START Supplied entries

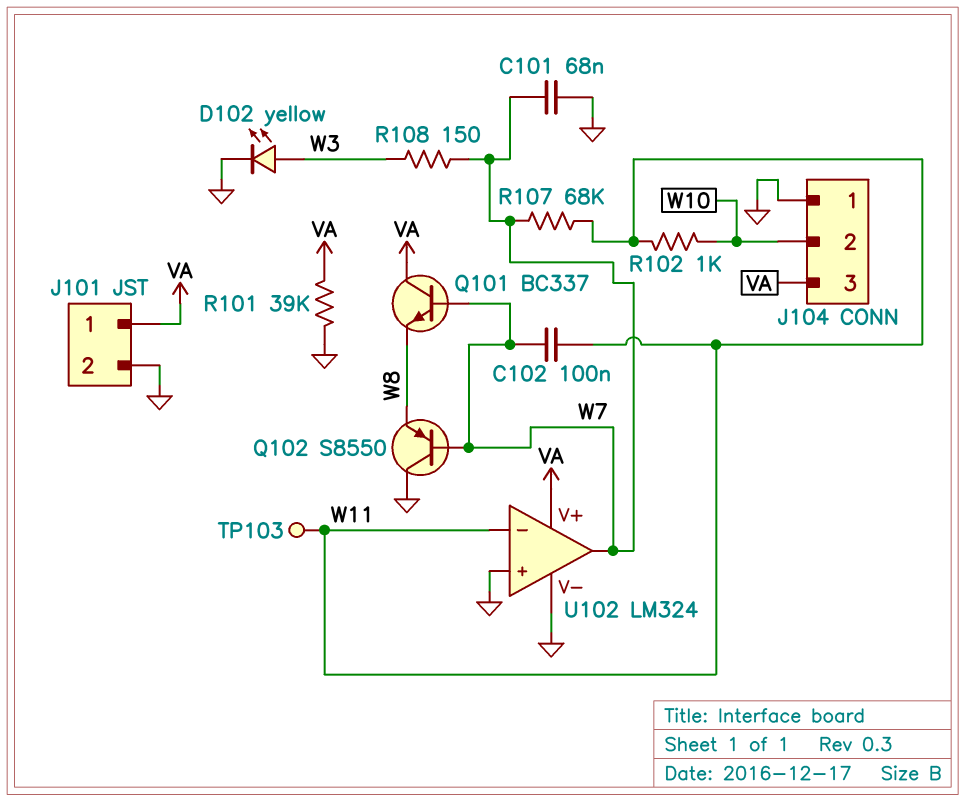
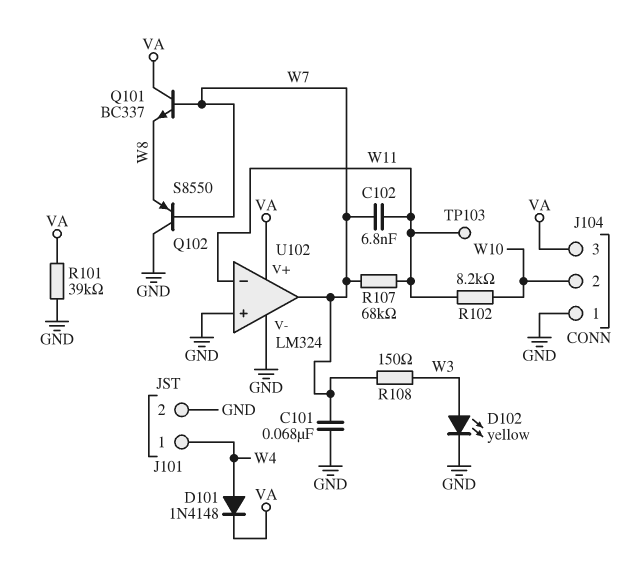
C102: 100nF (W7, W11) -> 6.8nF (W7, W11)
D101: none -> diode 1N4148 (A W4, K VA)
J101 pin 1: VA -> W4
R102: 1k (W10, W11) -> 8.2k (W10, W11)

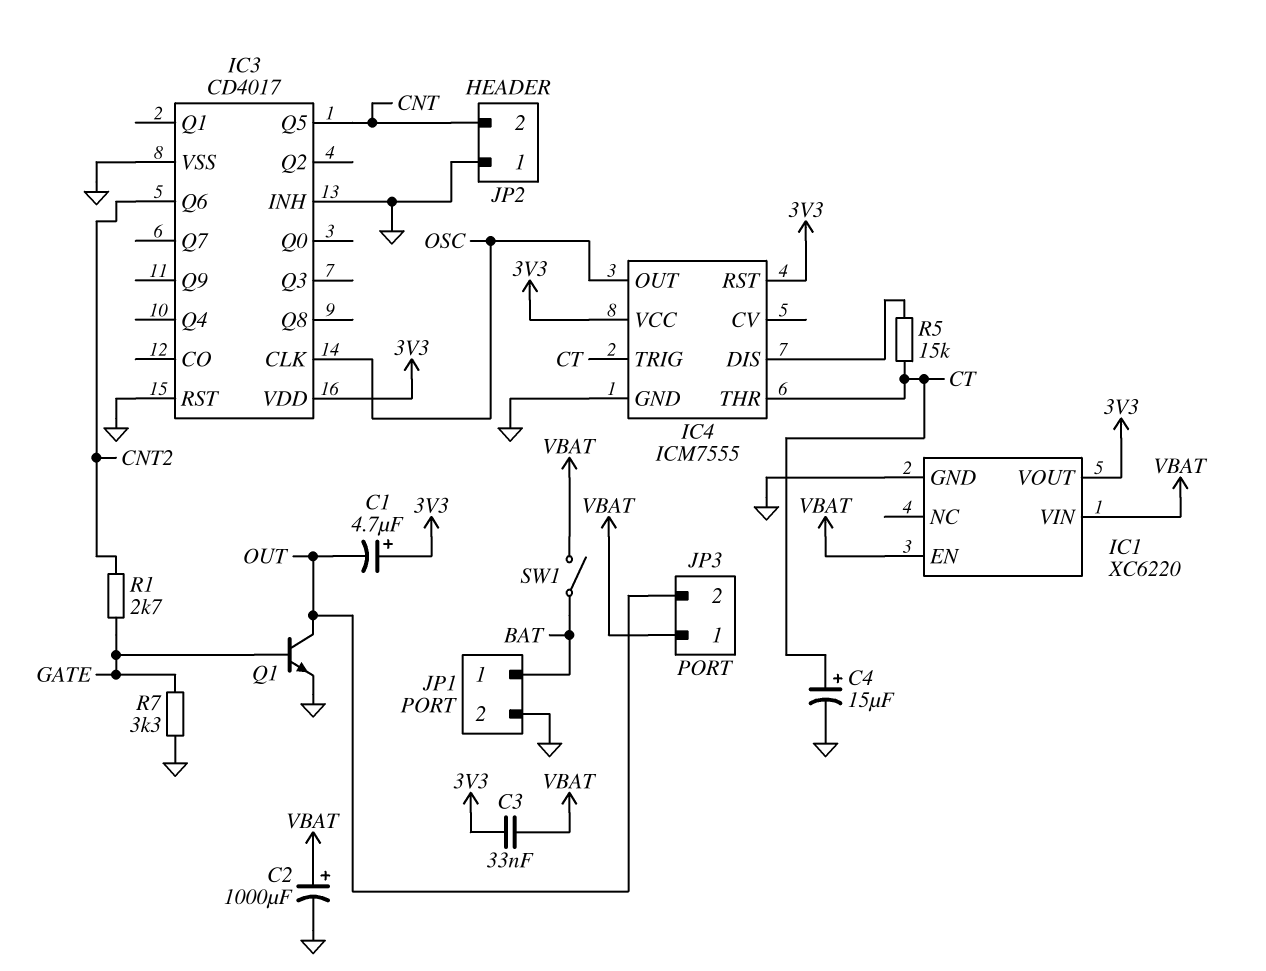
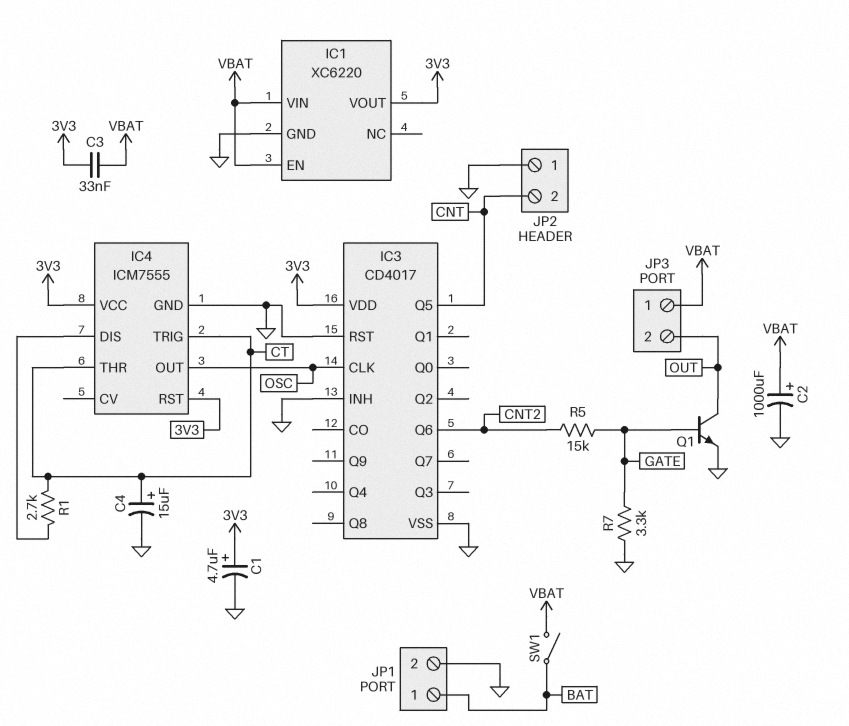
C1: 4.7uF (plus 3V3, minus OUT) -> 4.7uF (plus 3V3, minus GND)
R1: 2.7k (CNT2, GATE) -> 2.7k (CT, IC4/DIS)
R5: 15k (CT, IC4/DIS) -> 15k (CNT2, GATE)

END Supplied entries

All lines in the preceding records that hold the word "GATE" need to be copied.

Exercise response:
R1: 2.7k (CNT2, GATE) -> 2.7k (CT, IC4/DIS)
R5: 15k (CT, IC4/DIS) -> 15k (CNT2, GATE)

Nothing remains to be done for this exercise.